--- Challenge ---
Reproduce every line of the data below word for word, omitting the pictures from your answer.

== Information provided ==

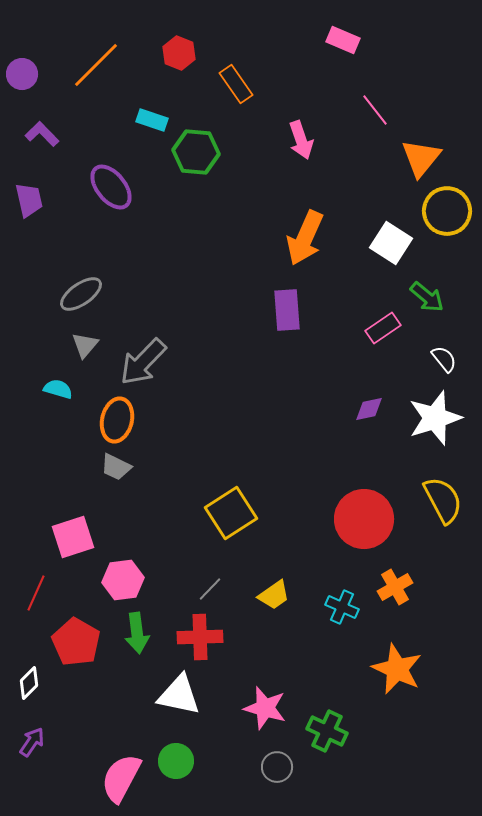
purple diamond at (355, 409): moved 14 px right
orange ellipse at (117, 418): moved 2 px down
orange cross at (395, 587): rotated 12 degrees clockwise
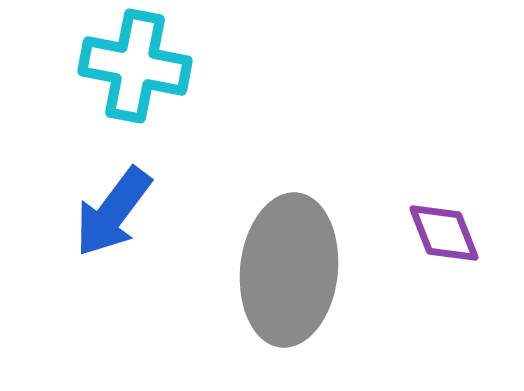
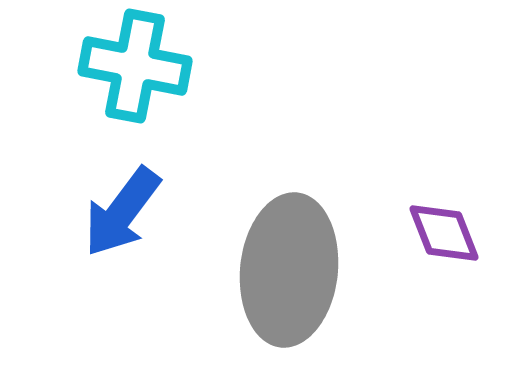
blue arrow: moved 9 px right
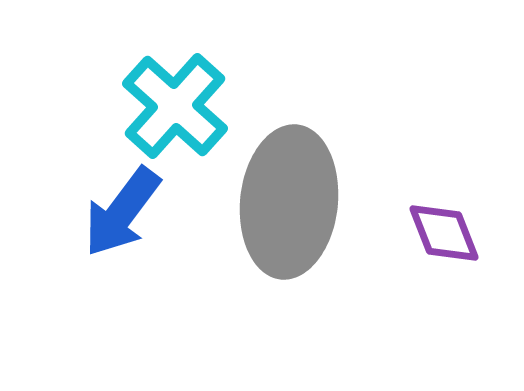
cyan cross: moved 40 px right, 40 px down; rotated 31 degrees clockwise
gray ellipse: moved 68 px up
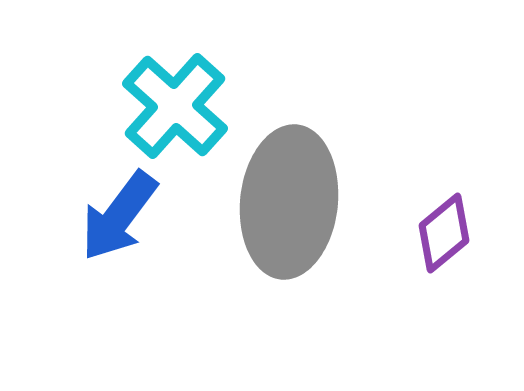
blue arrow: moved 3 px left, 4 px down
purple diamond: rotated 72 degrees clockwise
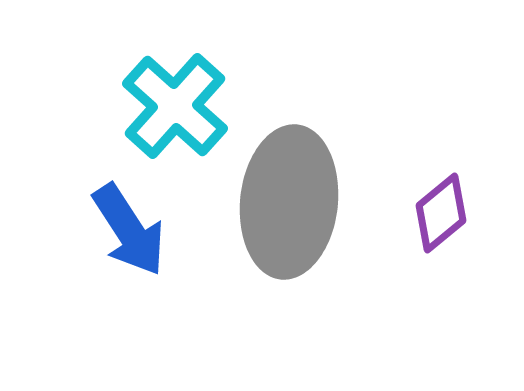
blue arrow: moved 10 px right, 14 px down; rotated 70 degrees counterclockwise
purple diamond: moved 3 px left, 20 px up
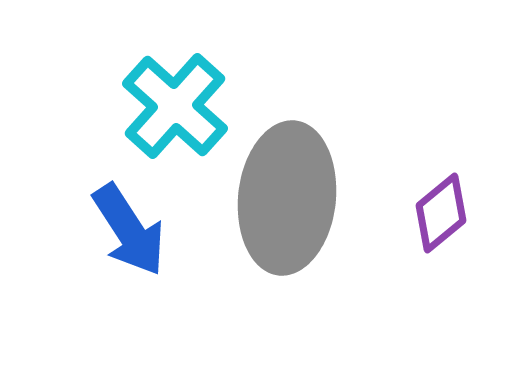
gray ellipse: moved 2 px left, 4 px up
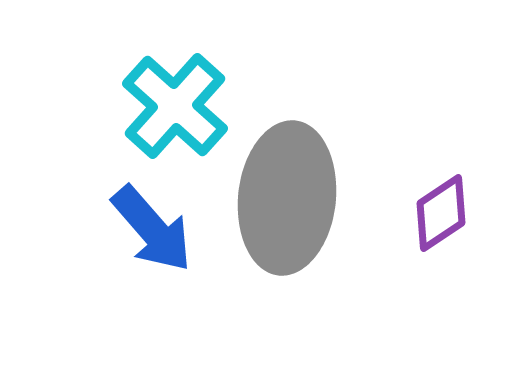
purple diamond: rotated 6 degrees clockwise
blue arrow: moved 23 px right, 1 px up; rotated 8 degrees counterclockwise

===

--- Response to this exercise ---
purple diamond at (355, 409): moved 14 px right
orange ellipse at (117, 418): moved 2 px down
orange cross at (395, 587): rotated 12 degrees clockwise
blue arrow: moved 9 px right
cyan cross: moved 40 px right, 40 px down; rotated 31 degrees clockwise
gray ellipse: moved 68 px up
blue arrow: moved 3 px left, 4 px down
purple diamond: rotated 72 degrees clockwise
blue arrow: moved 10 px right, 14 px down; rotated 70 degrees counterclockwise
purple diamond: moved 3 px left, 20 px up
gray ellipse: moved 2 px left, 4 px up
purple diamond: rotated 6 degrees clockwise
blue arrow: moved 23 px right, 1 px up; rotated 8 degrees counterclockwise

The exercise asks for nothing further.